WHAT THE EXERCISE ASKS: Go through the material below and tally every line with the string "from". Reply with the number only.

SUPPLIED DATA:
__________________________________________________

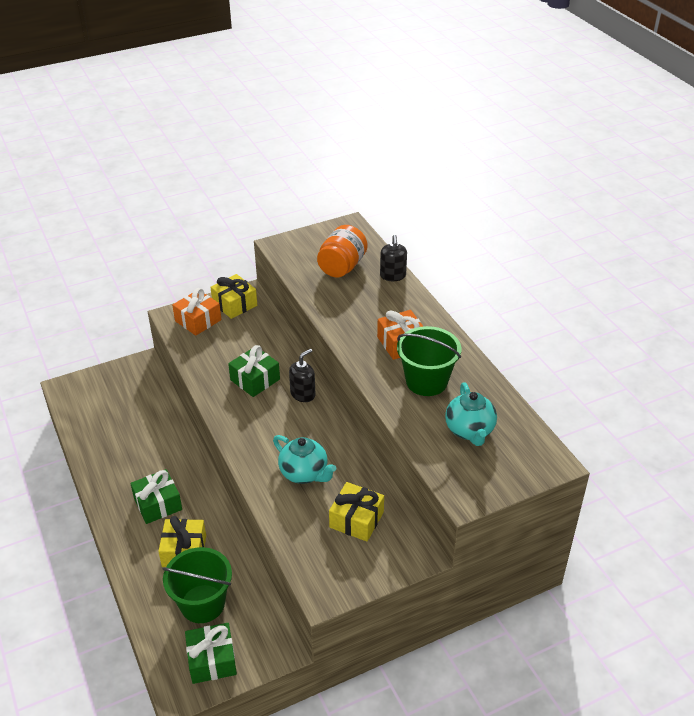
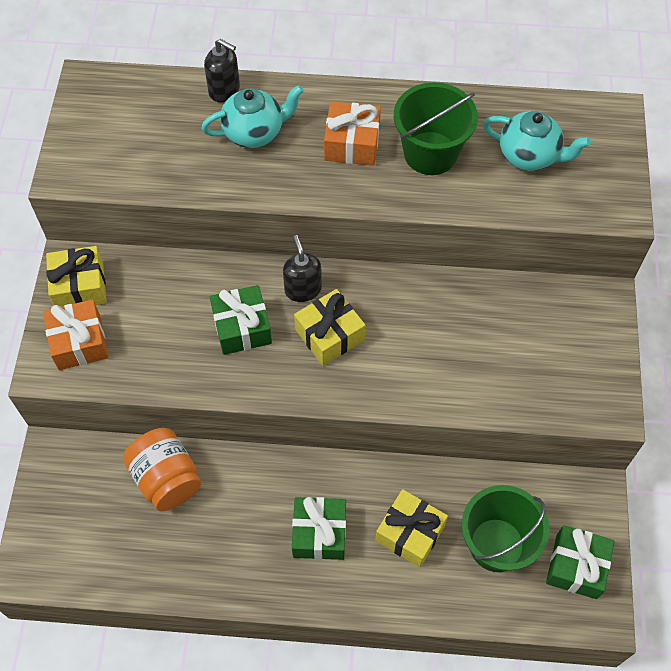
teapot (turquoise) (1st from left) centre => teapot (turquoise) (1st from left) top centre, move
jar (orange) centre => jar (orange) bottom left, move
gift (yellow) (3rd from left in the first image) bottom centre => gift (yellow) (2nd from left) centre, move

__________________________________________________

THE COMPLETED TASK: 2